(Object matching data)

= = = = = = =

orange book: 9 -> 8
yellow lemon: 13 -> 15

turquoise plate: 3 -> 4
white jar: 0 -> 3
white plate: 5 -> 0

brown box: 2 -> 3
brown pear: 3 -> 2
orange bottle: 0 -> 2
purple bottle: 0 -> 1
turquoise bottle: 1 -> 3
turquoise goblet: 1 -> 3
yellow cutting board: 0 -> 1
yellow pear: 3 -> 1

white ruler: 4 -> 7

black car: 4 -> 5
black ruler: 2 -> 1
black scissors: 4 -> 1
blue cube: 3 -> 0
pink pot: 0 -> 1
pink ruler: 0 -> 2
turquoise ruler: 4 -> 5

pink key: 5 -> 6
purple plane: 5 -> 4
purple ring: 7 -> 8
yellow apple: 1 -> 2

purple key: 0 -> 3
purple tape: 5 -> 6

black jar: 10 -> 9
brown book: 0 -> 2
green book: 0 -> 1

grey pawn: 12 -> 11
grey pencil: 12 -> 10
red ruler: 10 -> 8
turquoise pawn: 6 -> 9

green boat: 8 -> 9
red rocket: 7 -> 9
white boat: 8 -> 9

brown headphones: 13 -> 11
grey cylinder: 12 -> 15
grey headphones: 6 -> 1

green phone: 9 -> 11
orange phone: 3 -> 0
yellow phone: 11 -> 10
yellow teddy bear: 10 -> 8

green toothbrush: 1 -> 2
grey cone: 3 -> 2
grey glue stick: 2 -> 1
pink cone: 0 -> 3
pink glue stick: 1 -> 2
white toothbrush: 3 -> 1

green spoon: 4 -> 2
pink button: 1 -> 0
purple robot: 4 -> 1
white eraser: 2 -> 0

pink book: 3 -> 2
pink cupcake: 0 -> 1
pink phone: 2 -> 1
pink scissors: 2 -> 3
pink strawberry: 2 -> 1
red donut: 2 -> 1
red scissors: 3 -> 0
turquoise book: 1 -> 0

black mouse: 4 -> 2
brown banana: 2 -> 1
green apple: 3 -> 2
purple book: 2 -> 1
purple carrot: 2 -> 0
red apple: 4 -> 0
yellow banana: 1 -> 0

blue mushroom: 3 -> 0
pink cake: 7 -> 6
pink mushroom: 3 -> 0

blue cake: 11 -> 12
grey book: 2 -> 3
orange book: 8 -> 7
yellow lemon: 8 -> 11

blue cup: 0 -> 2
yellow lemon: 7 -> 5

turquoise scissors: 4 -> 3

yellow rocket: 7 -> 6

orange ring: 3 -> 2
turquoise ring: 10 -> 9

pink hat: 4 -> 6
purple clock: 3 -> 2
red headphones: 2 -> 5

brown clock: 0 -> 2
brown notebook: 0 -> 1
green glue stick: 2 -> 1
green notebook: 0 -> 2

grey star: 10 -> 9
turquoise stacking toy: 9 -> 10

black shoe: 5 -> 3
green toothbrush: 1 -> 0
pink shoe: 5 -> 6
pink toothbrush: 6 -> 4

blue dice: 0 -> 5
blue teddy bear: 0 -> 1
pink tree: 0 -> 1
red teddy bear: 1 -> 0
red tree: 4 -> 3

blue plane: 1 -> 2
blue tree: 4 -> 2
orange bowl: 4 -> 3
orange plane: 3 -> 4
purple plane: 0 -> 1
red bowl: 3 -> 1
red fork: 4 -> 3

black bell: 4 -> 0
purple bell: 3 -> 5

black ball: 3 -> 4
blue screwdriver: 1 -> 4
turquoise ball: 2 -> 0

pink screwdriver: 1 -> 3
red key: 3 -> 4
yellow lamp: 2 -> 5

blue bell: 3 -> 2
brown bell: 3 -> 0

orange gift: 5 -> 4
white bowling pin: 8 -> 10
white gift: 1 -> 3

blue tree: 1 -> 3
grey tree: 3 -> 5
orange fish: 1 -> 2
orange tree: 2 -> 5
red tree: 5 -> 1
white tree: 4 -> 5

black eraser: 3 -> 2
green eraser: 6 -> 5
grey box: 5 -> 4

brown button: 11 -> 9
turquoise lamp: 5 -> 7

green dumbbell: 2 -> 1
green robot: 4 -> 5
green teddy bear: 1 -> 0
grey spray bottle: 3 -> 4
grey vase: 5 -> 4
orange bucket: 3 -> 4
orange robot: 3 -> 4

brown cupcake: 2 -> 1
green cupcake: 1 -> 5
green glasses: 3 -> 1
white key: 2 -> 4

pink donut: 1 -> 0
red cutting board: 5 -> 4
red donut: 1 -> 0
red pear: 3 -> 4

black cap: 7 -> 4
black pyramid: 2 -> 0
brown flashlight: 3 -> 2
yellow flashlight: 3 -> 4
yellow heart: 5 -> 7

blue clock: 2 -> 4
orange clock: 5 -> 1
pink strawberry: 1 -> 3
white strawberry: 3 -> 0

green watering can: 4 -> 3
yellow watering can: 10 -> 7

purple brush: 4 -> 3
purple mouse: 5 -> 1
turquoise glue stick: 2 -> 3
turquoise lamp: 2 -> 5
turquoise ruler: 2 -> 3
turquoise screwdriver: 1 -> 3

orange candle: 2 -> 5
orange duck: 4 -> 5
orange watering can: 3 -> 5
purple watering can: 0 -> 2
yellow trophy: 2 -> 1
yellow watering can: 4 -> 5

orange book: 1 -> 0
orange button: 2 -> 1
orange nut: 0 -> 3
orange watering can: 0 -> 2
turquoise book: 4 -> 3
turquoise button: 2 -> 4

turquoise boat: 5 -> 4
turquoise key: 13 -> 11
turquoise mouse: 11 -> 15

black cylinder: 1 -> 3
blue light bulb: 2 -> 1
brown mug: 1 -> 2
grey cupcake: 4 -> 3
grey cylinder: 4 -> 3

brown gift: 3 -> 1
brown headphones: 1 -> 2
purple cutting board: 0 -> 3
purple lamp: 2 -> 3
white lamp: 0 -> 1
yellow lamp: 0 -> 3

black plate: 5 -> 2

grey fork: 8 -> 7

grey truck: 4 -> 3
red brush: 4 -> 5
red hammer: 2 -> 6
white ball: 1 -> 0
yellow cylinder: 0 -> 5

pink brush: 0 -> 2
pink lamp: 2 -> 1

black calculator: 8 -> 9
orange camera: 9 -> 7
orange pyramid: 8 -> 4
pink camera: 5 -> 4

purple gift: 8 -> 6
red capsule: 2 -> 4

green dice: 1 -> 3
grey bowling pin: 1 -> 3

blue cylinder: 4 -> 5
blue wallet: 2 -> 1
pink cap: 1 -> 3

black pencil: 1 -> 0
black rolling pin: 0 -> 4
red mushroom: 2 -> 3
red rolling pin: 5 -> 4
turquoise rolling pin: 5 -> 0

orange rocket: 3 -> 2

= = = = = = =

[Task goal] Go through the entries and restate each one exactly.

[Output for this task]
orange book: 9 -> 8
yellow lemon: 13 -> 15

turquoise plate: 3 -> 4
white jar: 0 -> 3
white plate: 5 -> 0

brown box: 2 -> 3
brown pear: 3 -> 2
orange bottle: 0 -> 2
purple bottle: 0 -> 1
turquoise bottle: 1 -> 3
turquoise goblet: 1 -> 3
yellow cutting board: 0 -> 1
yellow pear: 3 -> 1

white ruler: 4 -> 7

black car: 4 -> 5
black ruler: 2 -> 1
black scissors: 4 -> 1
blue cube: 3 -> 0
pink pot: 0 -> 1
pink ruler: 0 -> 2
turquoise ruler: 4 -> 5

pink key: 5 -> 6
purple plane: 5 -> 4
purple ring: 7 -> 8
yellow apple: 1 -> 2

purple key: 0 -> 3
purple tape: 5 -> 6

black jar: 10 -> 9
brown book: 0 -> 2
green book: 0 -> 1

grey pawn: 12 -> 11
grey pencil: 12 -> 10
red ruler: 10 -> 8
turquoise pawn: 6 -> 9

green boat: 8 -> 9
red rocket: 7 -> 9
white boat: 8 -> 9

brown headphones: 13 -> 11
grey cylinder: 12 -> 15
grey headphones: 6 -> 1

green phone: 9 -> 11
orange phone: 3 -> 0
yellow phone: 11 -> 10
yellow teddy bear: 10 -> 8

green toothbrush: 1 -> 2
grey cone: 3 -> 2
grey glue stick: 2 -> 1
pink cone: 0 -> 3
pink glue stick: 1 -> 2
white toothbrush: 3 -> 1

green spoon: 4 -> 2
pink button: 1 -> 0
purple robot: 4 -> 1
white eraser: 2 -> 0

pink book: 3 -> 2
pink cupcake: 0 -> 1
pink phone: 2 -> 1
pink scissors: 2 -> 3
pink strawberry: 2 -> 1
red donut: 2 -> 1
red scissors: 3 -> 0
turquoise book: 1 -> 0

black mouse: 4 -> 2
brown banana: 2 -> 1
green apple: 3 -> 2
purple book: 2 -> 1
purple carrot: 2 -> 0
red apple: 4 -> 0
yellow banana: 1 -> 0

blue mushroom: 3 -> 0
pink cake: 7 -> 6
pink mushroom: 3 -> 0

blue cake: 11 -> 12
grey book: 2 -> 3
orange book: 8 -> 7
yellow lemon: 8 -> 11

blue cup: 0 -> 2
yellow lemon: 7 -> 5

turquoise scissors: 4 -> 3

yellow rocket: 7 -> 6

orange ring: 3 -> 2
turquoise ring: 10 -> 9

pink hat: 4 -> 6
purple clock: 3 -> 2
red headphones: 2 -> 5

brown clock: 0 -> 2
brown notebook: 0 -> 1
green glue stick: 2 -> 1
green notebook: 0 -> 2

grey star: 10 -> 9
turquoise stacking toy: 9 -> 10

black shoe: 5 -> 3
green toothbrush: 1 -> 0
pink shoe: 5 -> 6
pink toothbrush: 6 -> 4

blue dice: 0 -> 5
blue teddy bear: 0 -> 1
pink tree: 0 -> 1
red teddy bear: 1 -> 0
red tree: 4 -> 3

blue plane: 1 -> 2
blue tree: 4 -> 2
orange bowl: 4 -> 3
orange plane: 3 -> 4
purple plane: 0 -> 1
red bowl: 3 -> 1
red fork: 4 -> 3

black bell: 4 -> 0
purple bell: 3 -> 5

black ball: 3 -> 4
blue screwdriver: 1 -> 4
turquoise ball: 2 -> 0

pink screwdriver: 1 -> 3
red key: 3 -> 4
yellow lamp: 2 -> 5

blue bell: 3 -> 2
brown bell: 3 -> 0

orange gift: 5 -> 4
white bowling pin: 8 -> 10
white gift: 1 -> 3

blue tree: 1 -> 3
grey tree: 3 -> 5
orange fish: 1 -> 2
orange tree: 2 -> 5
red tree: 5 -> 1
white tree: 4 -> 5

black eraser: 3 -> 2
green eraser: 6 -> 5
grey box: 5 -> 4

brown button: 11 -> 9
turquoise lamp: 5 -> 7

green dumbbell: 2 -> 1
green robot: 4 -> 5
green teddy bear: 1 -> 0
grey spray bottle: 3 -> 4
grey vase: 5 -> 4
orange bucket: 3 -> 4
orange robot: 3 -> 4

brown cupcake: 2 -> 1
green cupcake: 1 -> 5
green glasses: 3 -> 1
white key: 2 -> 4

pink donut: 1 -> 0
red cutting board: 5 -> 4
red donut: 1 -> 0
red pear: 3 -> 4

black cap: 7 -> 4
black pyramid: 2 -> 0
brown flashlight: 3 -> 2
yellow flashlight: 3 -> 4
yellow heart: 5 -> 7

blue clock: 2 -> 4
orange clock: 5 -> 1
pink strawberry: 1 -> 3
white strawberry: 3 -> 0

green watering can: 4 -> 3
yellow watering can: 10 -> 7

purple brush: 4 -> 3
purple mouse: 5 -> 1
turquoise glue stick: 2 -> 3
turquoise lamp: 2 -> 5
turquoise ruler: 2 -> 3
turquoise screwdriver: 1 -> 3

orange candle: 2 -> 5
orange duck: 4 -> 5
orange watering can: 3 -> 5
purple watering can: 0 -> 2
yellow trophy: 2 -> 1
yellow watering can: 4 -> 5

orange book: 1 -> 0
orange button: 2 -> 1
orange nut: 0 -> 3
orange watering can: 0 -> 2
turquoise book: 4 -> 3
turquoise button: 2 -> 4

turquoise boat: 5 -> 4
turquoise key: 13 -> 11
turquoise mouse: 11 -> 15

black cylinder: 1 -> 3
blue light bulb: 2 -> 1
brown mug: 1 -> 2
grey cupcake: 4 -> 3
grey cylinder: 4 -> 3

brown gift: 3 -> 1
brown headphones: 1 -> 2
purple cutting board: 0 -> 3
purple lamp: 2 -> 3
white lamp: 0 -> 1
yellow lamp: 0 -> 3

black plate: 5 -> 2

grey fork: 8 -> 7

grey truck: 4 -> 3
red brush: 4 -> 5
red hammer: 2 -> 6
white ball: 1 -> 0
yellow cylinder: 0 -> 5

pink brush: 0 -> 2
pink lamp: 2 -> 1

black calculator: 8 -> 9
orange camera: 9 -> 7
orange pyramid: 8 -> 4
pink camera: 5 -> 4

purple gift: 8 -> 6
red capsule: 2 -> 4

green dice: 1 -> 3
grey bowling pin: 1 -> 3

blue cylinder: 4 -> 5
blue wallet: 2 -> 1
pink cap: 1 -> 3

black pencil: 1 -> 0
black rolling pin: 0 -> 4
red mushroom: 2 -> 3
red rolling pin: 5 -> 4
turquoise rolling pin: 5 -> 0

orange rocket: 3 -> 2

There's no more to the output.